__Your instructions__:
Line by line, check the data for the string "SCALE" and state how many lines have it, nothing more.

__Data for processing__:
== Segment start ==

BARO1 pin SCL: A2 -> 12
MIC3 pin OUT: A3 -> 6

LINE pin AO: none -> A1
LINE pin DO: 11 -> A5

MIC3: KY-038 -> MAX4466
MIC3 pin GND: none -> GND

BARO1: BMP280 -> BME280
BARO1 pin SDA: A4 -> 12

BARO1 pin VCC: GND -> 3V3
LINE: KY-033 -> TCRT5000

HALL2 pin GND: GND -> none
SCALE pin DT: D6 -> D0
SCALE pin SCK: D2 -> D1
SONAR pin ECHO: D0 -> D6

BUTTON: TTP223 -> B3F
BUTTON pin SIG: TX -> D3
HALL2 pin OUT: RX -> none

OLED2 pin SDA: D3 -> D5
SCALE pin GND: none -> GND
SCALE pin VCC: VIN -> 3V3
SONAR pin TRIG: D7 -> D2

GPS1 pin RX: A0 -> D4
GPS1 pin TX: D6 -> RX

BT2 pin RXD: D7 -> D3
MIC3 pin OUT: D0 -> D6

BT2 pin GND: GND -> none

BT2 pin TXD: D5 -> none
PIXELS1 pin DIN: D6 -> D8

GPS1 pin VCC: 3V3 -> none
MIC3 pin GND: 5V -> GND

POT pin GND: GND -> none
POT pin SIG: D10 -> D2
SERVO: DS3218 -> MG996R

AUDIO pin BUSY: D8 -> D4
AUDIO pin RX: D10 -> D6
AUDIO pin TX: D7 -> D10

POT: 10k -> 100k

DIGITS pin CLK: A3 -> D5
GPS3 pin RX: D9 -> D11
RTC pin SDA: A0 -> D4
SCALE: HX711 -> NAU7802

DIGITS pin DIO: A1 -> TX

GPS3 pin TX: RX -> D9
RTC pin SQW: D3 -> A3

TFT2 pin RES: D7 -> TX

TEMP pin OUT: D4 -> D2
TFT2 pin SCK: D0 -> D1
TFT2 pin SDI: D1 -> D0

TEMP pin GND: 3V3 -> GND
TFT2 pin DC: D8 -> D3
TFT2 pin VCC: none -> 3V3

== Segment end ==

__Answer space__:
5